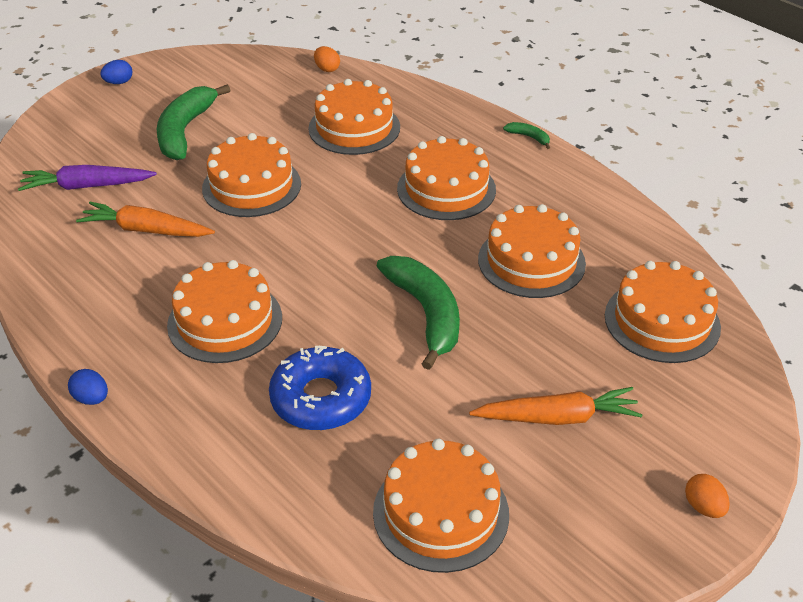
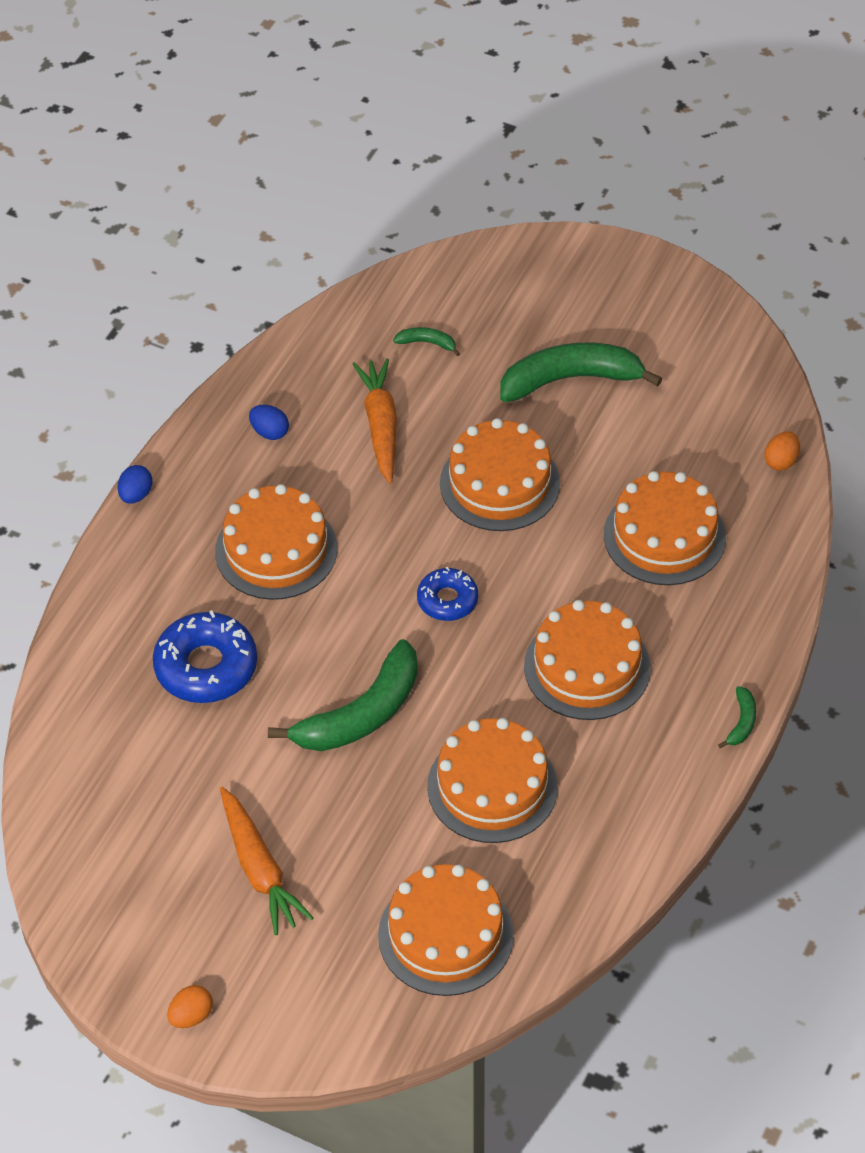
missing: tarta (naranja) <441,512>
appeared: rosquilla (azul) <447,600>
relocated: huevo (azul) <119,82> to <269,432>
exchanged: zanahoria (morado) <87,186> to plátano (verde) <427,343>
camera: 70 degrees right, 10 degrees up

* * *

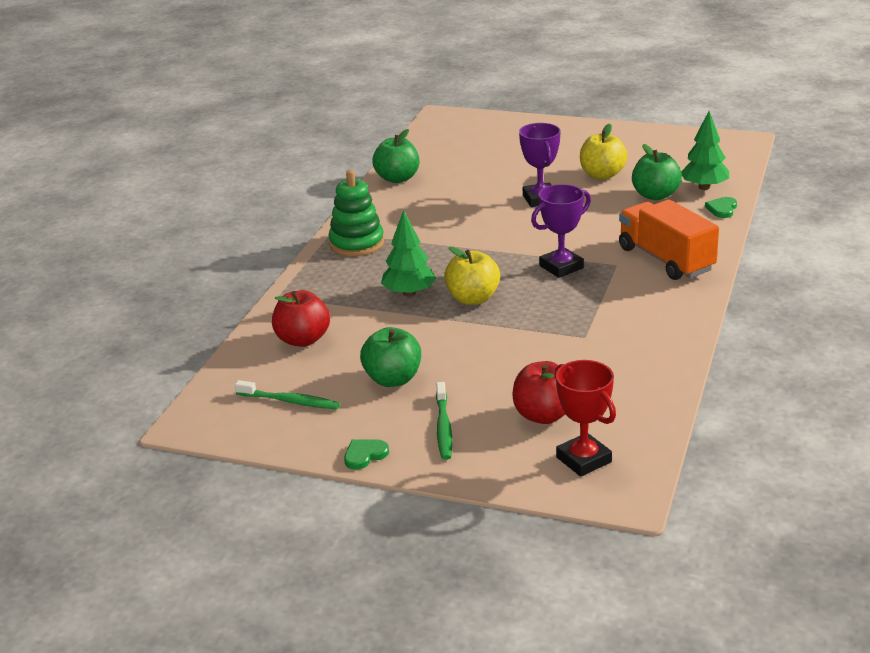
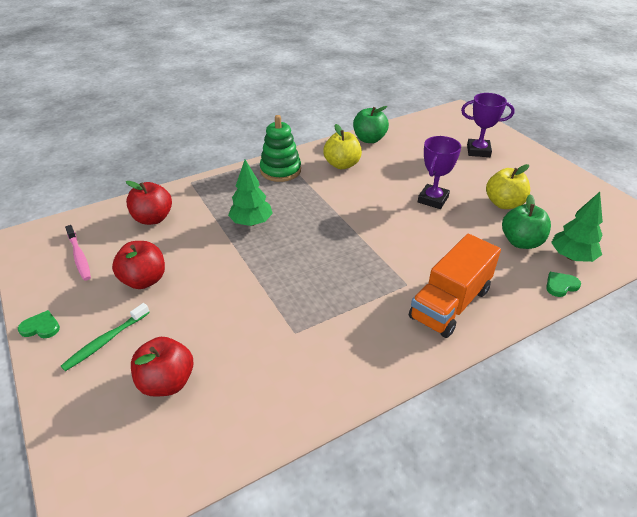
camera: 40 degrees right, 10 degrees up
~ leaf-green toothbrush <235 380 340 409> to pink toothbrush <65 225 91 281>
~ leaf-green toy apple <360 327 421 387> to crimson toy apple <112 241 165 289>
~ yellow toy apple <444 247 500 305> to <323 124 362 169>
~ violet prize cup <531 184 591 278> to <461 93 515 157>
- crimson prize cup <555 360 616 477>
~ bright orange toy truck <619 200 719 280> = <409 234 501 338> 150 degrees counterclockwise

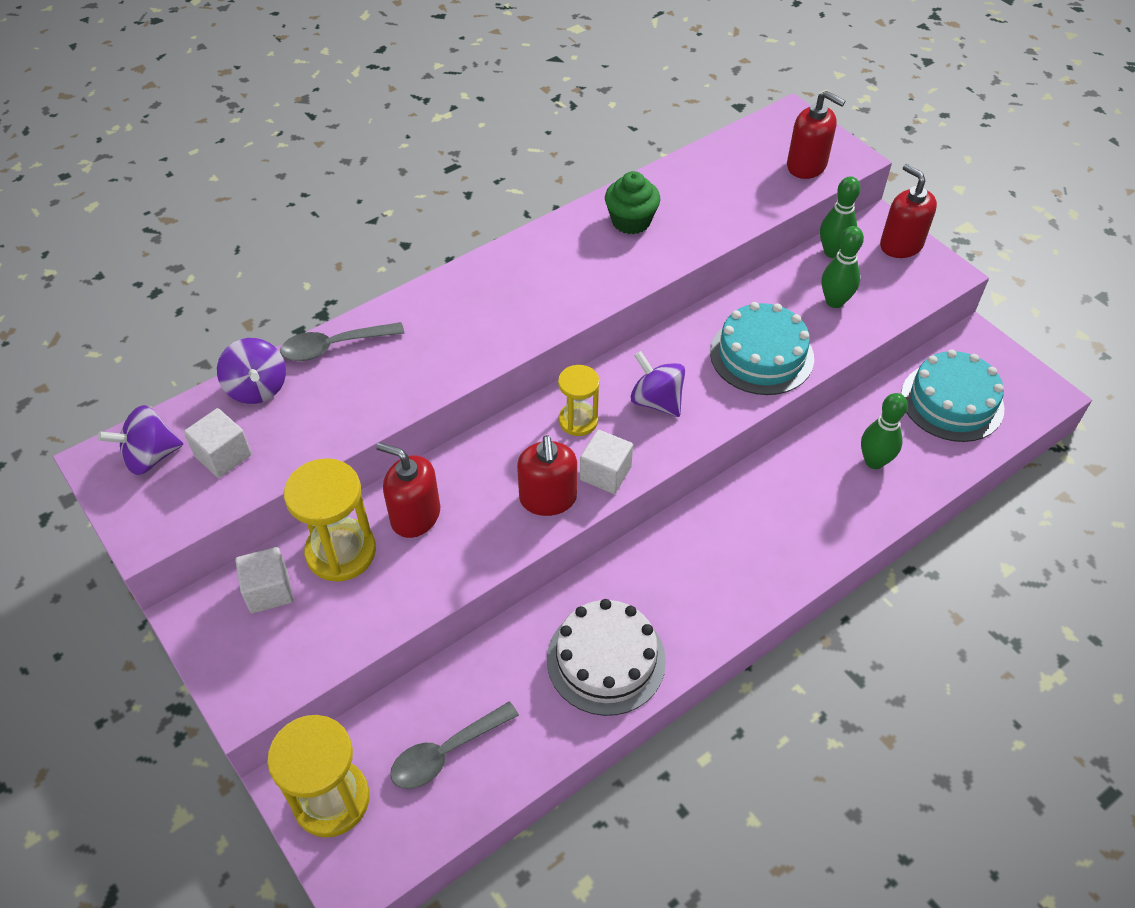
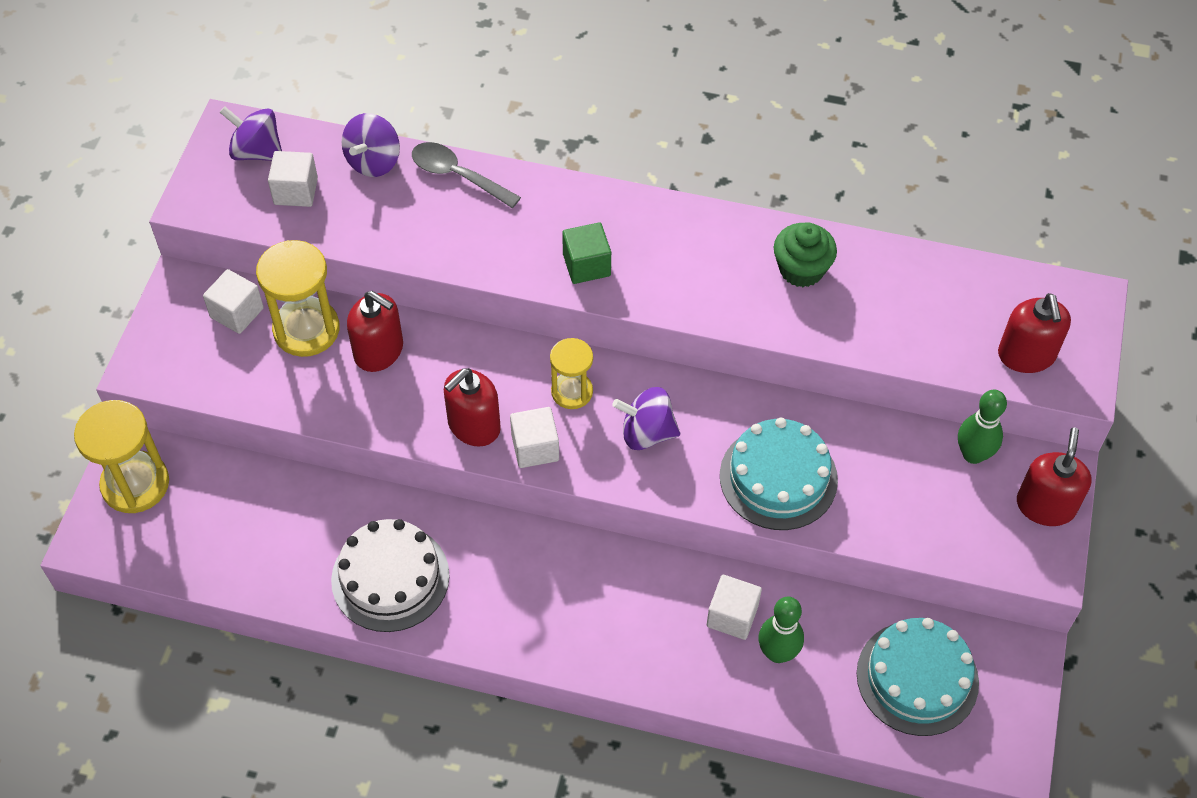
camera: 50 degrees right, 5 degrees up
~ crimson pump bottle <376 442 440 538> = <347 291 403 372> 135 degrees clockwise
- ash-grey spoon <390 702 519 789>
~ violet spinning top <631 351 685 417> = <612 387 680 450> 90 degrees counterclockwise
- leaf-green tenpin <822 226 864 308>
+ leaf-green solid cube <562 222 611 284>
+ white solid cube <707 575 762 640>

* [Your instructions]:
Work out how many lines in the data hold the word "apple"; reply with the number alone.

* [Result]:
2